Brief: Return every line of the data below that includes the string "none".

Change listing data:
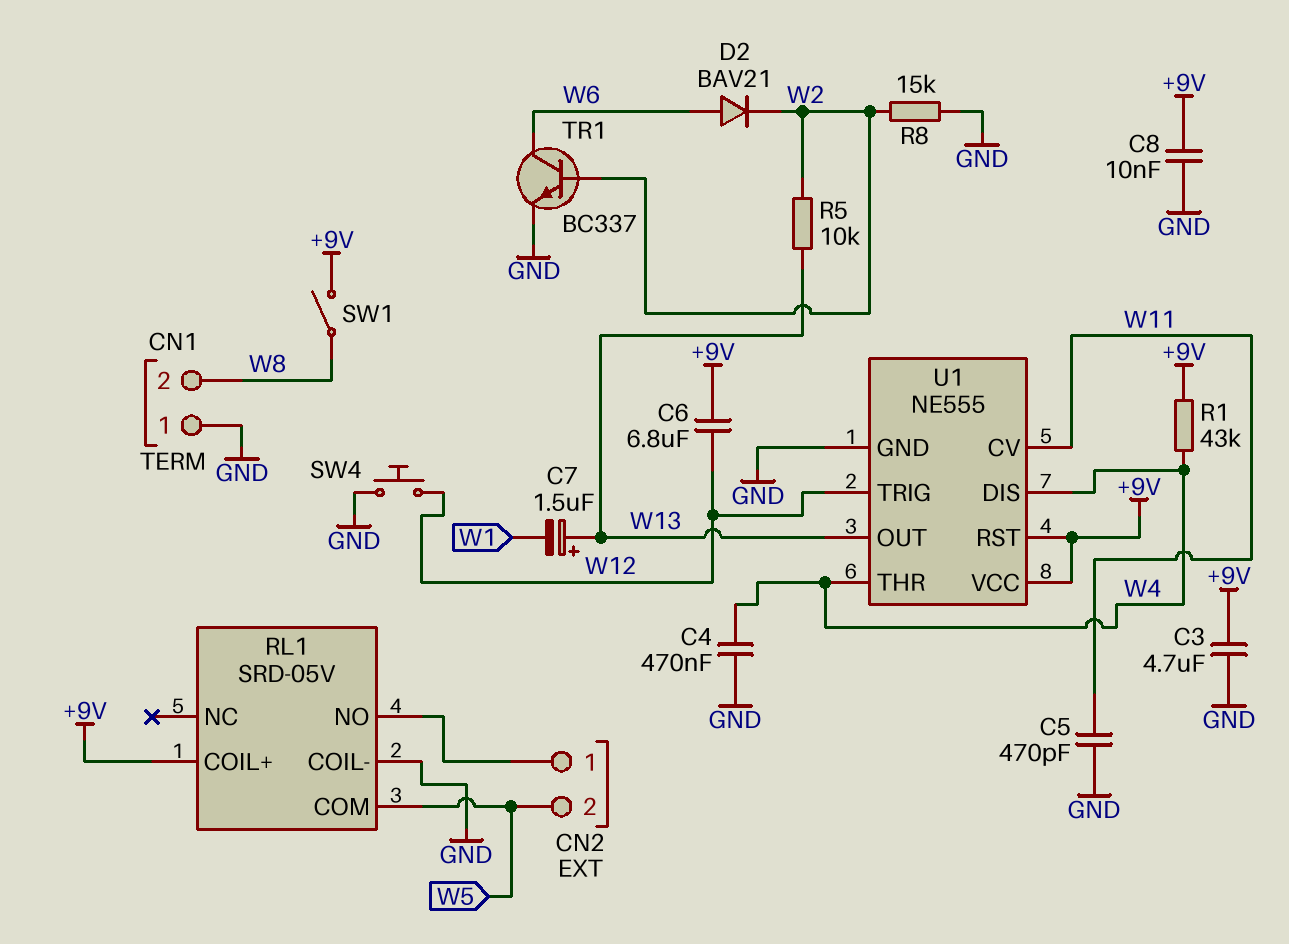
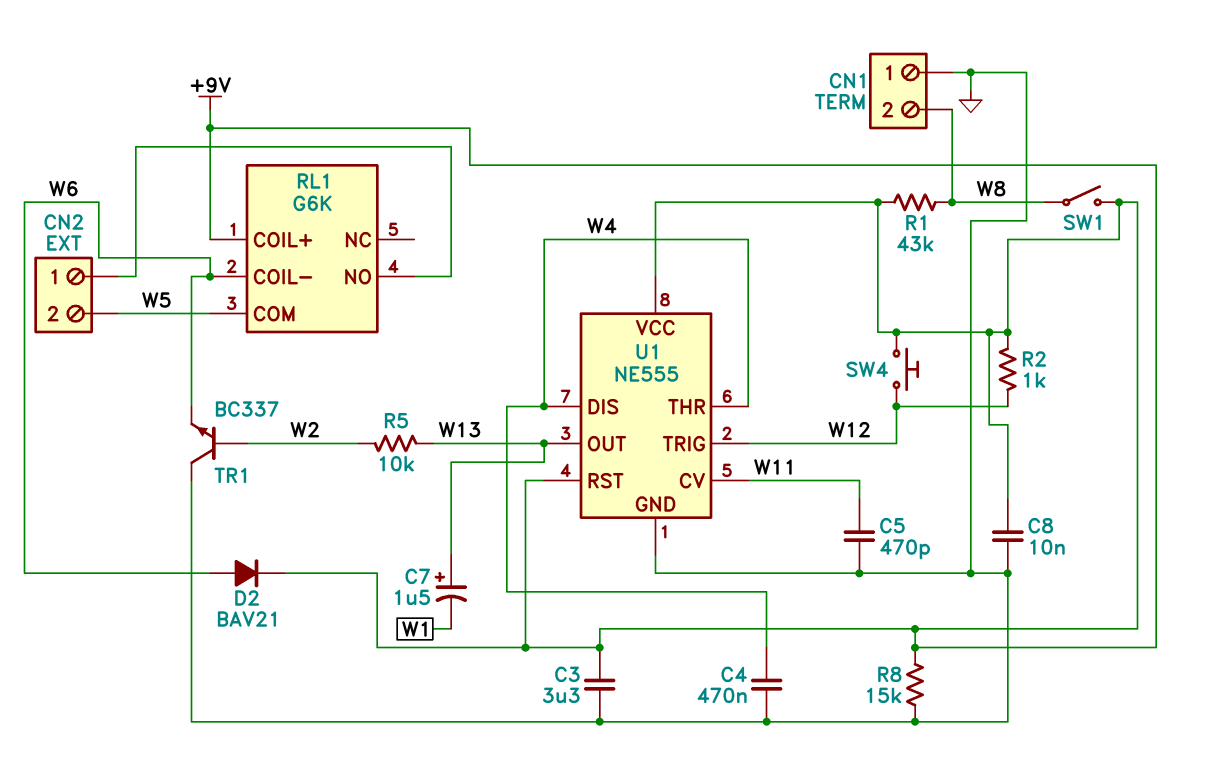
C3: 4.7uF (+9V, GND) -> 3.3uF (+9V, GND)
C6: 6.8uF (+9V, W12) -> none
D2: diode BAV21 (A W6, K W2) -> diode BAV21 (A W6, K +9V)
R1: 43k (+9V, W4) -> 43k (+9V, W8)
R2: none -> 1k (+9V, W12)
R8: 15k (GND, W2) -> 15k (+9V, GND)
RL1: SRD-05V -> G6K
RL1 pin COIL-: GND -> W6
SW4: button (GND, W12) -> button (+9V, W12)
TR1: NPN BC337 (B W2, C W6, E GND) -> NPN BC337 (B W2, C GND, E W6)

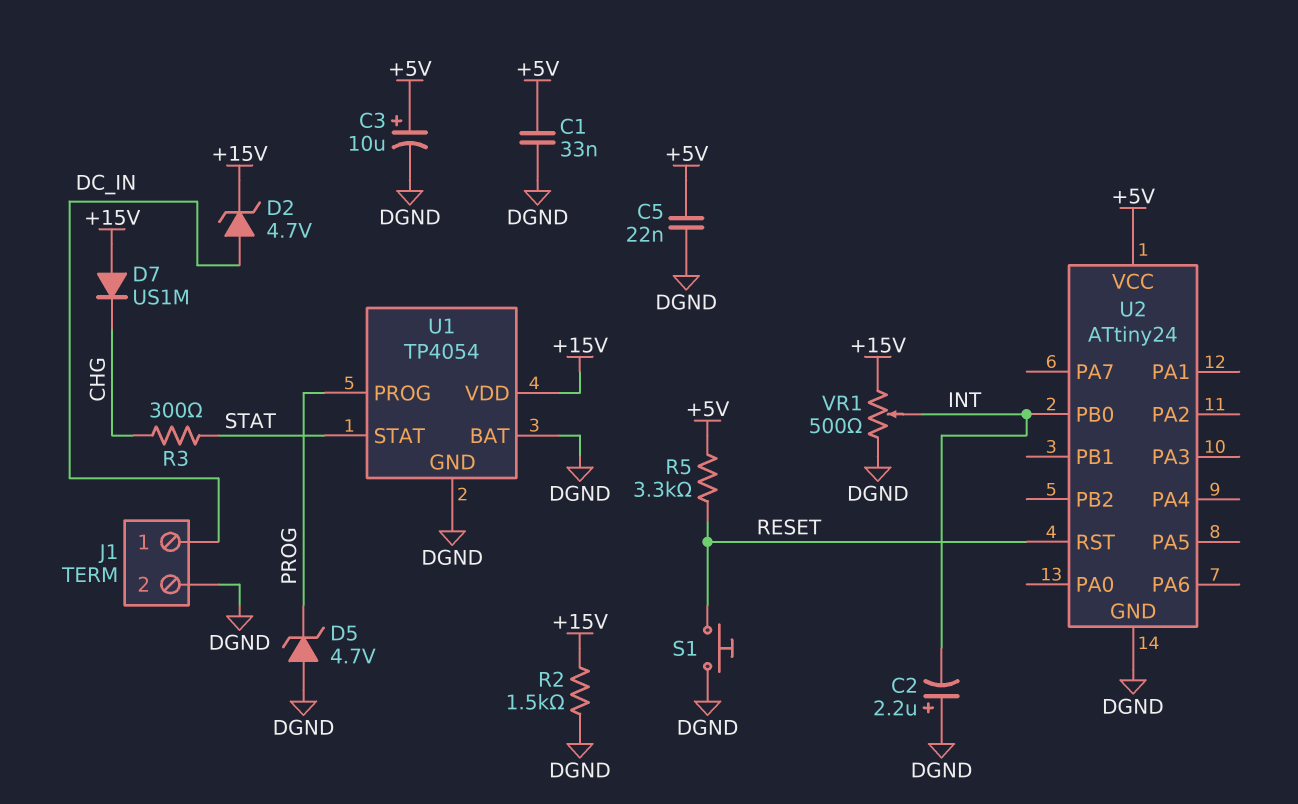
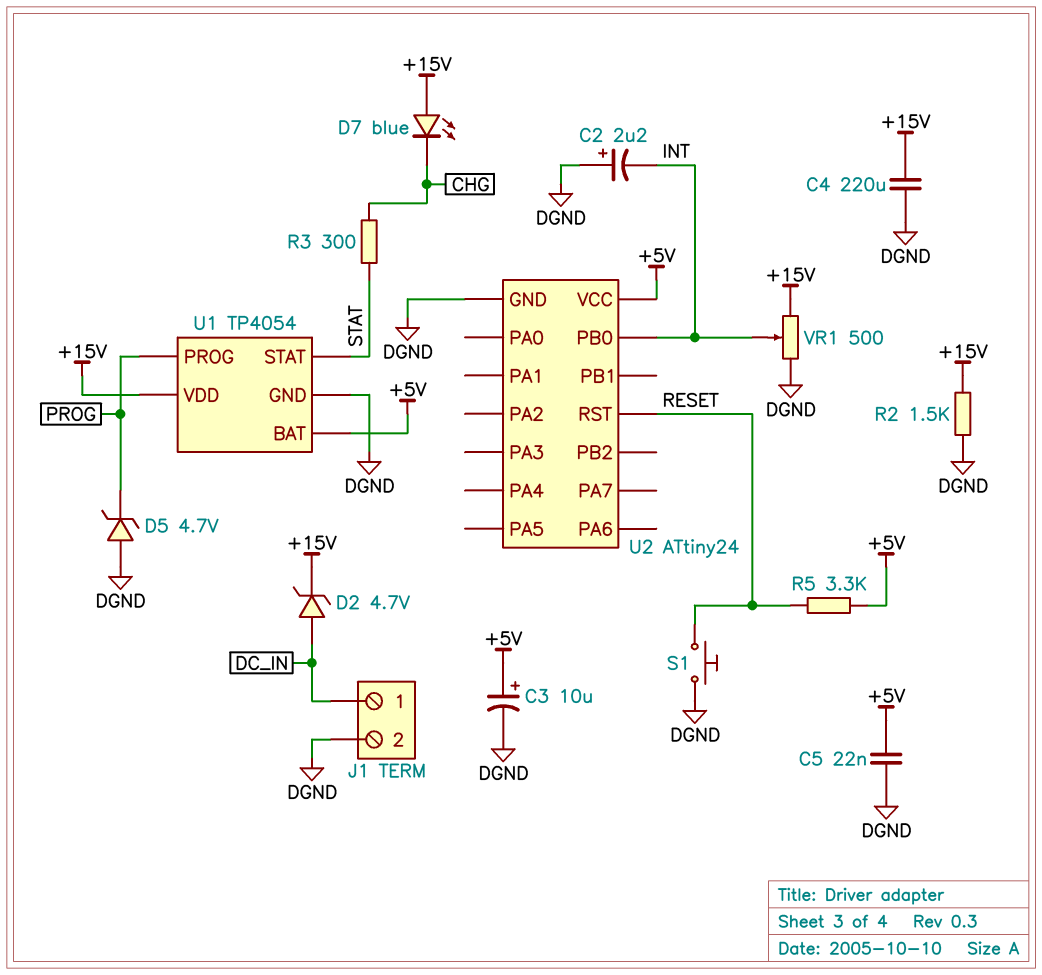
C1: 33nF (+5V, DGND) -> none
C4: none -> 220uF (+15V, DGND)
D7: diode US1M (A +15V, K CHG) -> LED blue (A +15V, K CHG)
U1 pin BAT: DGND -> +5V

Response below:
C6: 6.8uF (+9V, W12) -> none
R2: none -> 1k (+9V, W12)
C1: 33nF (+5V, DGND) -> none
C4: none -> 220uF (+15V, DGND)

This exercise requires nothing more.